*** PROVIDED DATA ***

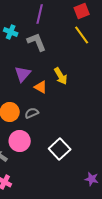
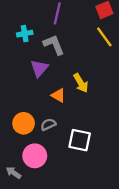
cyan cross: (11, 32) -> (25, 34), turned -32
purple triangle: (23, 74) -> (39, 68), moved
white square: (60, 149) -> (80, 140), moved, turned -35

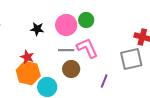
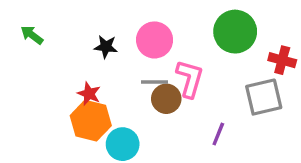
green circle: (86, 20) -> (235, 32), moved, size x1.6
pink L-shape: (87, 48) -> (190, 79), turned 40
brown circle: (71, 69) -> (166, 99), moved

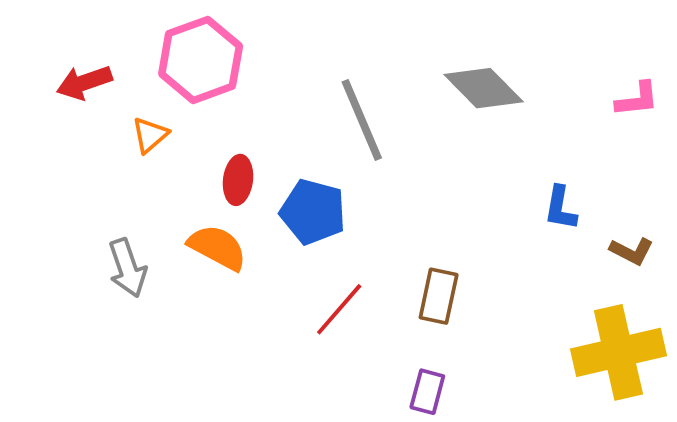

*** End of PROVIDED DATA ***

WHAT YOU SHOULD DO | Repeat exactly the lines above, from the line containing "green circle: (86, 20)" through the last line of the records, inclusive; omit any pictures.

EXERCISE SOLUTION |
green circle: (86, 20) -> (235, 32), moved, size x1.6
pink L-shape: (87, 48) -> (190, 79), turned 40
brown circle: (71, 69) -> (166, 99), moved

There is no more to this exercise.